▶ _Data provided_
--- START ---
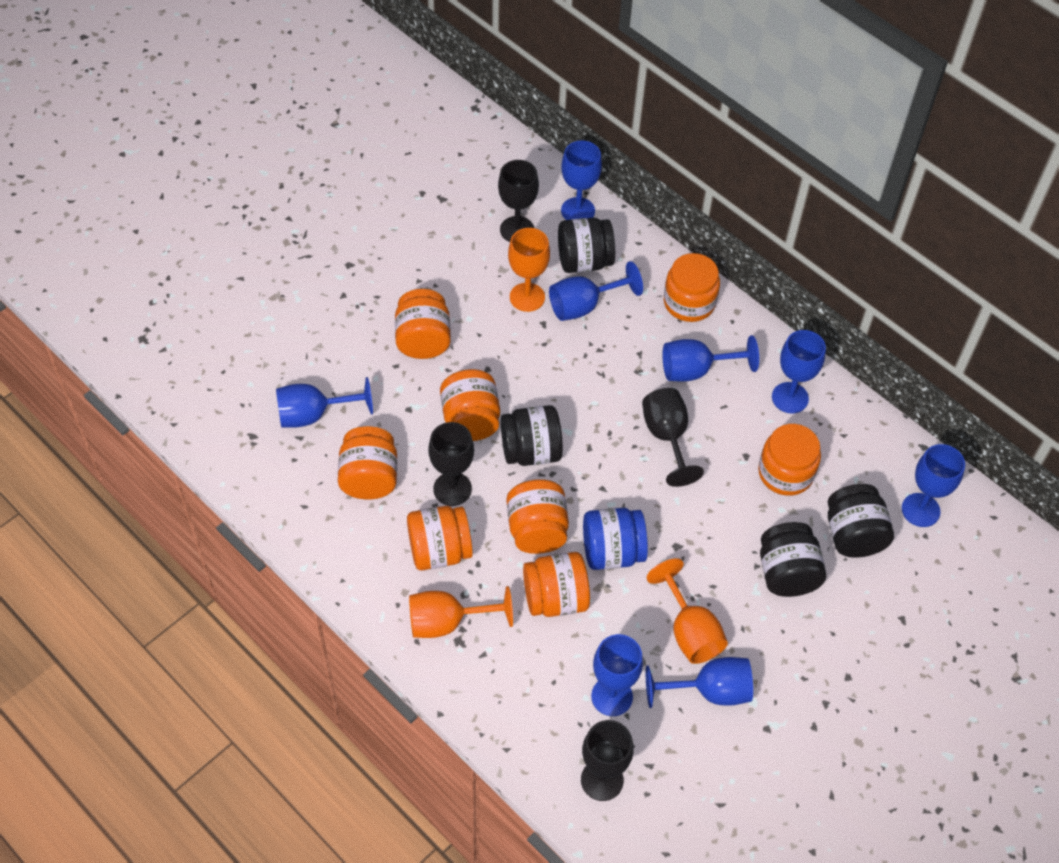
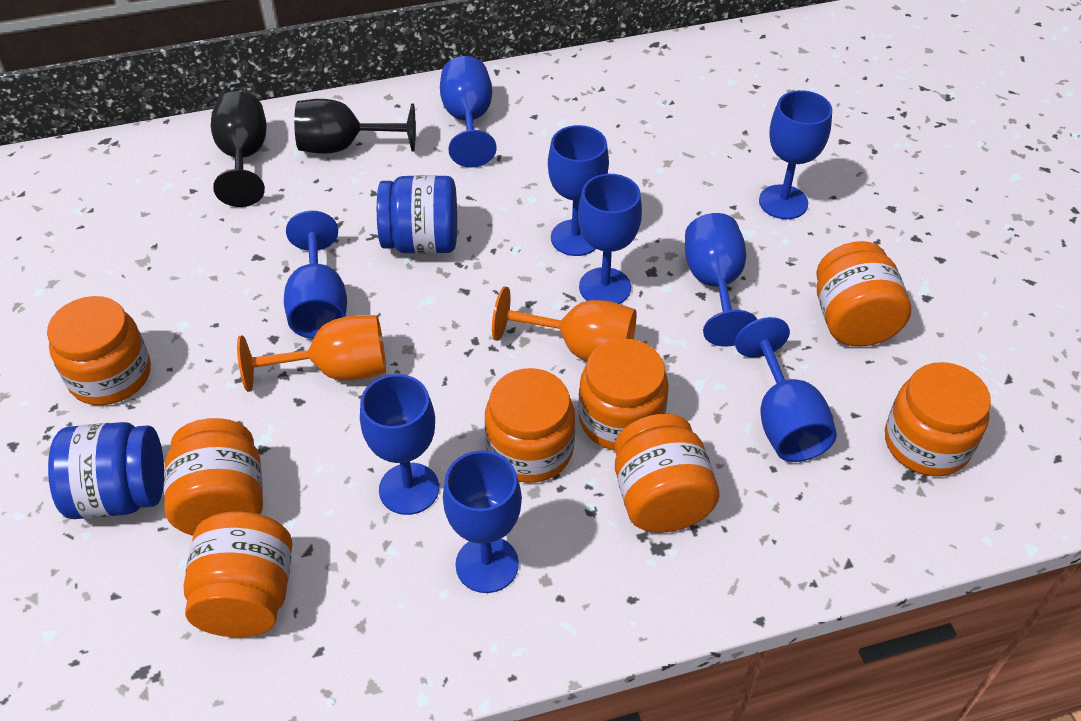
black goblet: 4 -> 2
black jar: 4 -> 0
blue goblet: 8 -> 9
blue jar: 1 -> 2
orange goblet: 3 -> 2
--- END ---
▶ _Your objective_
Copy the data verbatim, skipping any image it holds.

▶ _Worked solution_
black goblet: 4 -> 2
black jar: 4 -> 0
blue goblet: 8 -> 9
blue jar: 1 -> 2
orange goblet: 3 -> 2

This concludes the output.